TO DO: Write out the rows below word for word, starting at the line that has "brown trapezoid: moved 4 px down" and stopping after the line that has "green L-shape: rotated". Leave out the picture lines.

RECORDS SHOWN:
----------

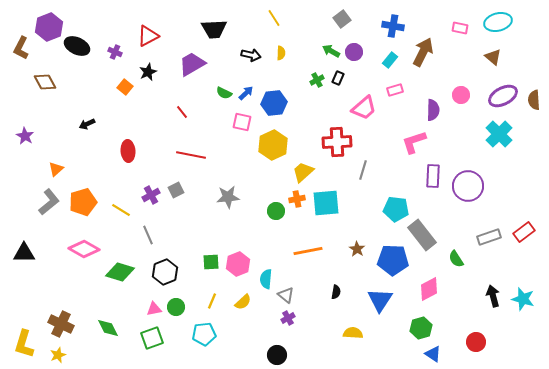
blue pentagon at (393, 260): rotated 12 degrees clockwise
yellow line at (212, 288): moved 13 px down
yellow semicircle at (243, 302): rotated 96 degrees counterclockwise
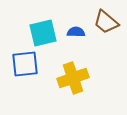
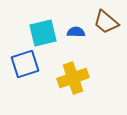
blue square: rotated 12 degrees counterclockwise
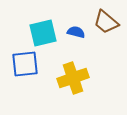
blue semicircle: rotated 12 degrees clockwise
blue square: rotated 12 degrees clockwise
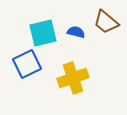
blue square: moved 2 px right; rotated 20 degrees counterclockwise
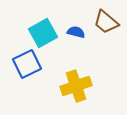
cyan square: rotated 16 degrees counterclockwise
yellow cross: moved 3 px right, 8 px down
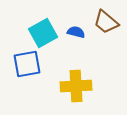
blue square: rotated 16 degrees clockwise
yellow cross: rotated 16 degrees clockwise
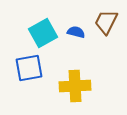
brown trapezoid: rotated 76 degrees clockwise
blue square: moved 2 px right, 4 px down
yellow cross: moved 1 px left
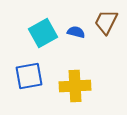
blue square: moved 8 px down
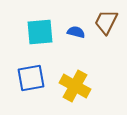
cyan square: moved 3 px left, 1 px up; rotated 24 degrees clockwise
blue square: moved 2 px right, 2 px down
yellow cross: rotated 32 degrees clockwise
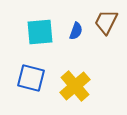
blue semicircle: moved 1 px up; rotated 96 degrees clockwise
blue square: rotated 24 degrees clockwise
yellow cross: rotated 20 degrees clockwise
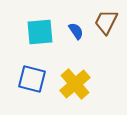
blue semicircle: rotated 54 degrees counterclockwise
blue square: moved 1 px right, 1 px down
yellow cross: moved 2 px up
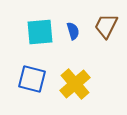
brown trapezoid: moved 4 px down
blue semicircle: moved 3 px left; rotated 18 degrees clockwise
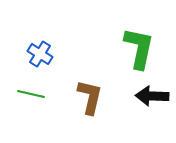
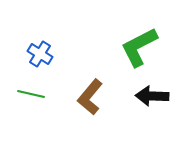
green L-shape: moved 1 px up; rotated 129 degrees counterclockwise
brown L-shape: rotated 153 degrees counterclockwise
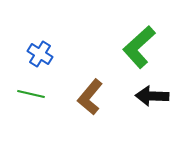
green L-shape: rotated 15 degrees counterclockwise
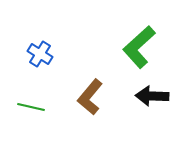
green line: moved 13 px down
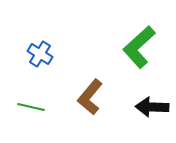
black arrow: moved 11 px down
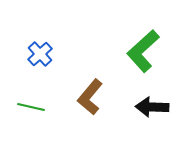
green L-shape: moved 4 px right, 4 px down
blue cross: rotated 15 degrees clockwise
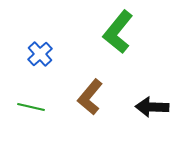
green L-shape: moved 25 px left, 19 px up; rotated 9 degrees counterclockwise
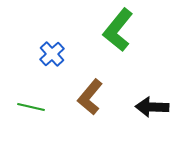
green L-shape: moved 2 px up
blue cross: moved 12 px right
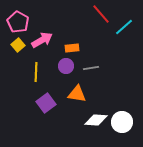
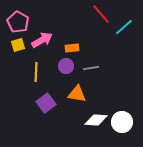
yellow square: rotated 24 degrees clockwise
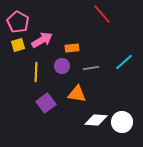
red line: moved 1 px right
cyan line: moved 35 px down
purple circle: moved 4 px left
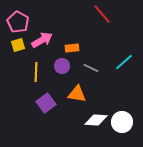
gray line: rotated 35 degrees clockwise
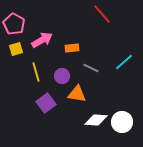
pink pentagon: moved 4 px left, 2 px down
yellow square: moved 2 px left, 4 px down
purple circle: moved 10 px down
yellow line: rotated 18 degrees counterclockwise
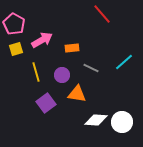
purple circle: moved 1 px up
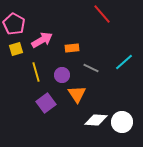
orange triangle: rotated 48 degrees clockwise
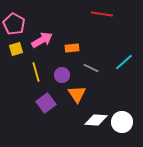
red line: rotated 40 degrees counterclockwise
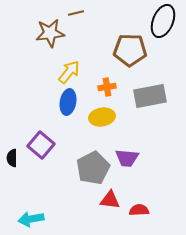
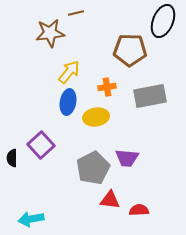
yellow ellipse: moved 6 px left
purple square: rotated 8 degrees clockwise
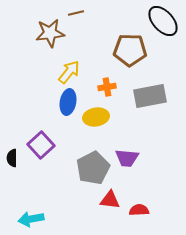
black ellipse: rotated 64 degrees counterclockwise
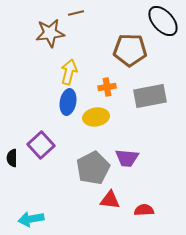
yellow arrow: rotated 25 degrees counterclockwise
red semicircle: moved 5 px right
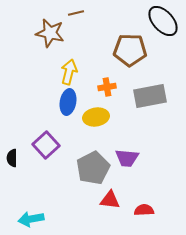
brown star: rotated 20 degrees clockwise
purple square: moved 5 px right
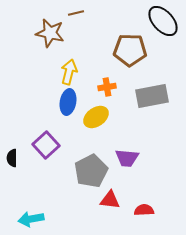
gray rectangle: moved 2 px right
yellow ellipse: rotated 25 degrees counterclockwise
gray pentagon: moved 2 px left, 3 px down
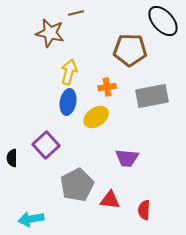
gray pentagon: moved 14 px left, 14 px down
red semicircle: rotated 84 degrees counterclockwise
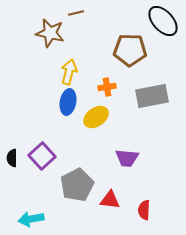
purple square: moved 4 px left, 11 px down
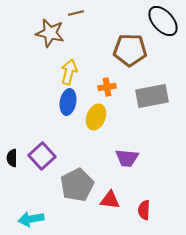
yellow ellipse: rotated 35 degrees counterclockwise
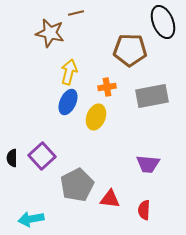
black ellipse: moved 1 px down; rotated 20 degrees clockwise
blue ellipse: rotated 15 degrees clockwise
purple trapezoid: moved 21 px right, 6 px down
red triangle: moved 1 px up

----------

OUTPUT OF THE EXERCISE:
brown trapezoid: moved 4 px down
blue semicircle: moved 3 px left; rotated 18 degrees clockwise
green L-shape: moved 1 px up; rotated 129 degrees counterclockwise
brown L-shape: rotated 153 degrees counterclockwise
green L-shape: rotated 15 degrees counterclockwise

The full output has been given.